What to work on:
Would you please return the lines of the material that contain the word "headphones"?

Supplied information:
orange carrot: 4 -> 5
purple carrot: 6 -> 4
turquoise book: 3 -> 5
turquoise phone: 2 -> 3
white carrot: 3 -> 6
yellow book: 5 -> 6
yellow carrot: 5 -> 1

--

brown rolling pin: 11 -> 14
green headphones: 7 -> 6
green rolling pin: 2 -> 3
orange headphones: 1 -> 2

Answer below:
green headphones: 7 -> 6
orange headphones: 1 -> 2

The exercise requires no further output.